**Task to carry out:** Set down again each entry exactly as it reads, pictures excluded.

**Task material:**
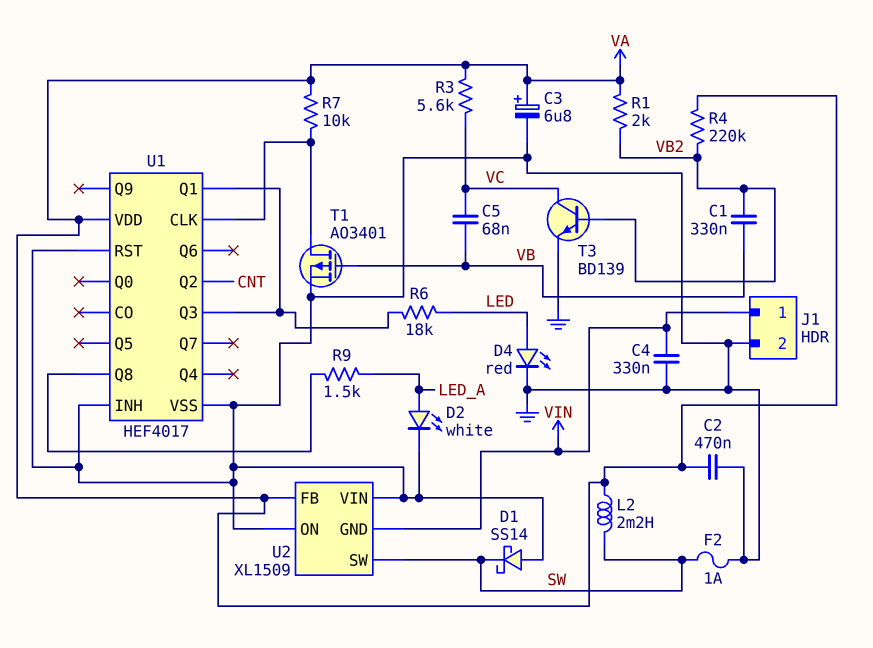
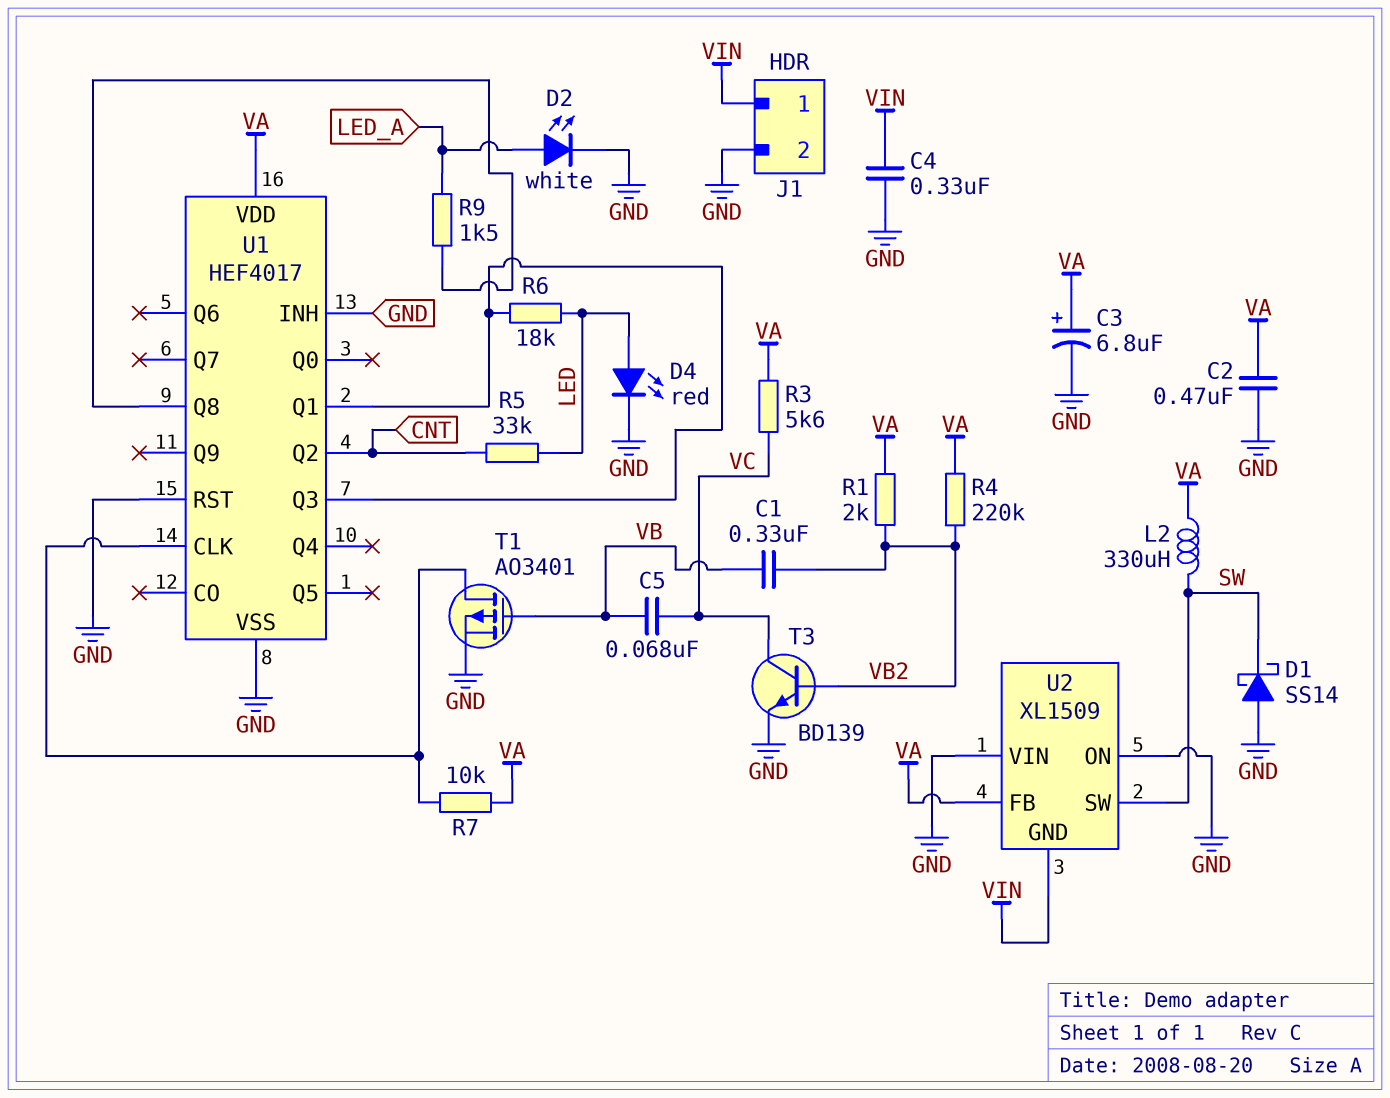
F2: 1A (GND, SW) -> none
L2: 2.2mH (SW, VA) -> 330uH (SW, VA)
R5: none -> 33k (CNT, LED)

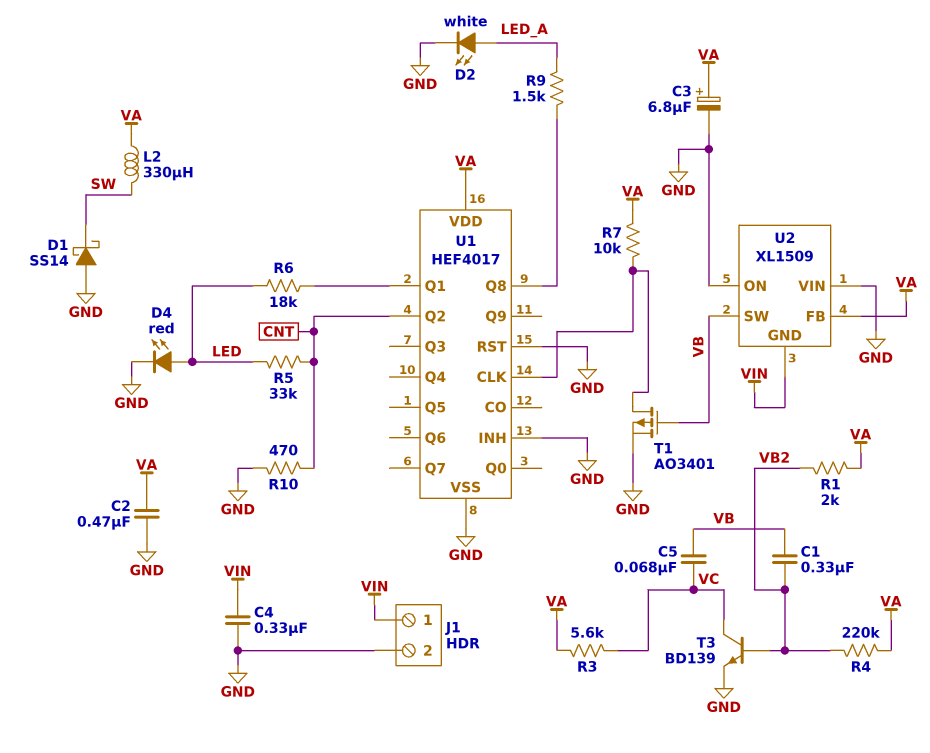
R10: none -> 470 (CNT, GND)
U1 pin Q3: U1/Q1 -> none
U2 pin SW: SW -> VB

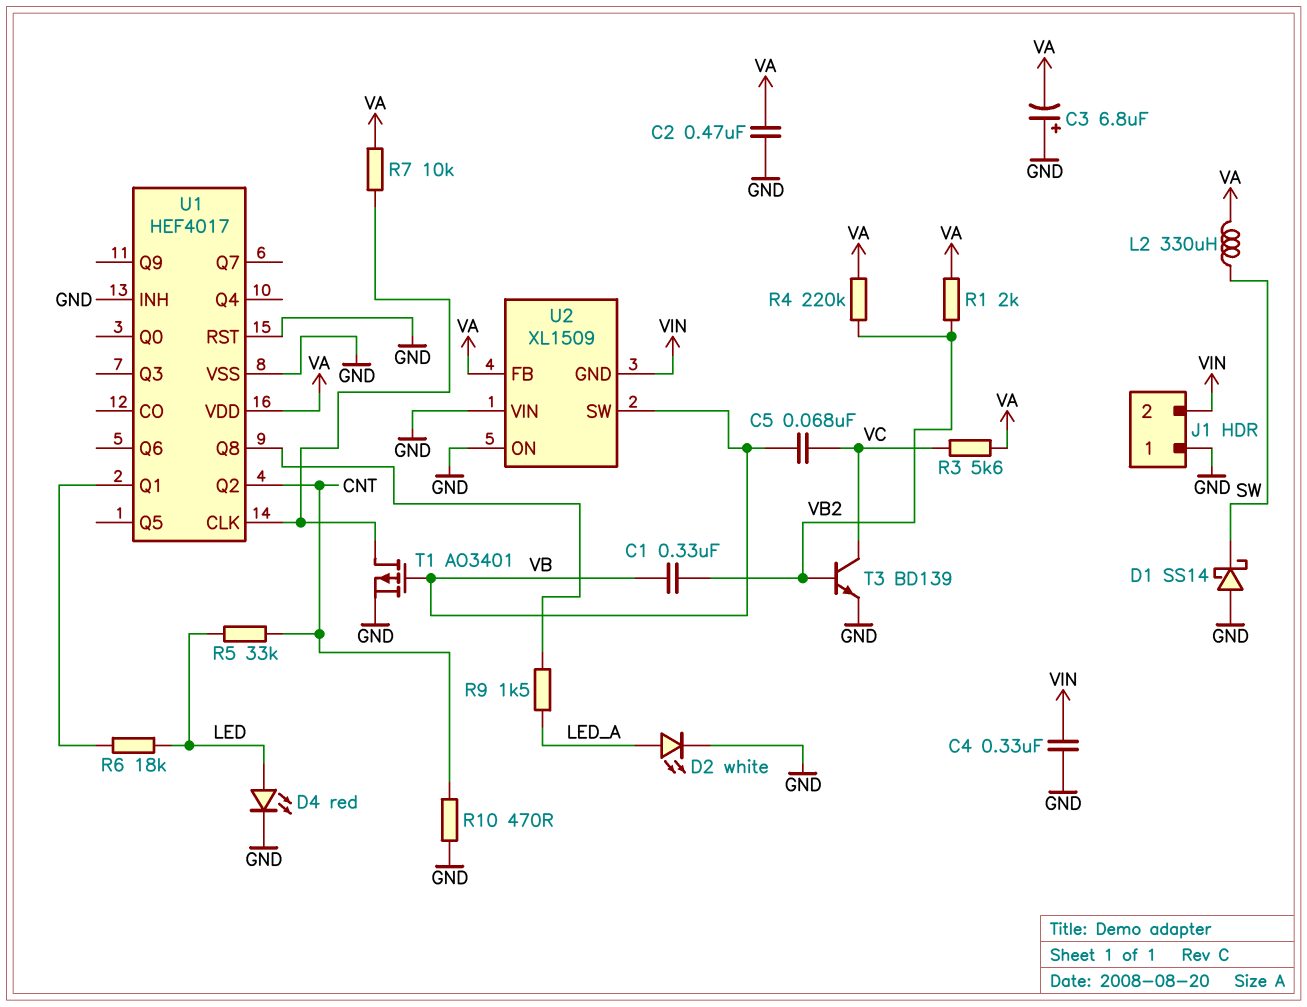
C3: 6.8uF (plus VA, minus GND) -> 6.8uF (plus GND, minus VA)
J1 pin 1: VIN -> GND
J1 pin 2: GND -> VIN

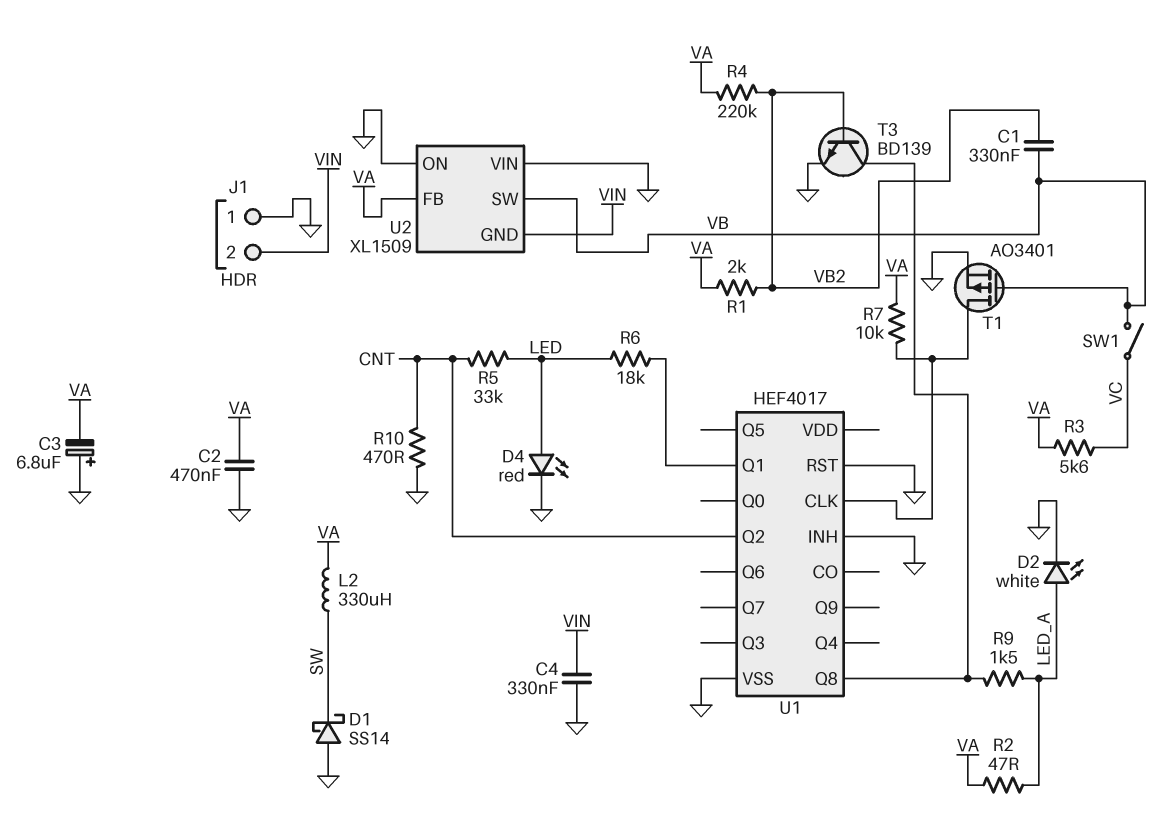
C5: 68nF (VB, VC) -> none
R2: none -> 47 (LED_A, VA)
SW1: none -> switch (VB, VC)
T3: NPN BD139 (B VB2, C VC, E GND) -> NPN BD139 (B VB2, C U1/Q8, E GND)
U1 pin VDD: VA -> none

**Task result:**
F2: 1A (GND, SW) -> none
L2: 2.2mH (SW, VA) -> 330uH (SW, VA)
R5: none -> 33k (CNT, LED)

R10: none -> 470 (CNT, GND)
U1 pin Q3: U1/Q1 -> none
U2 pin SW: SW -> VB

C3: 6.8uF (plus VA, minus GND) -> 6.8uF (plus GND, minus VA)
J1 pin 1: VIN -> GND
J1 pin 2: GND -> VIN

C5: 68nF (VB, VC) -> none
R2: none -> 47 (LED_A, VA)
SW1: none -> switch (VB, VC)
T3: NPN BD139 (B VB2, C VC, E GND) -> NPN BD139 (B VB2, C U1/Q8, E GND)
U1 pin VDD: VA -> none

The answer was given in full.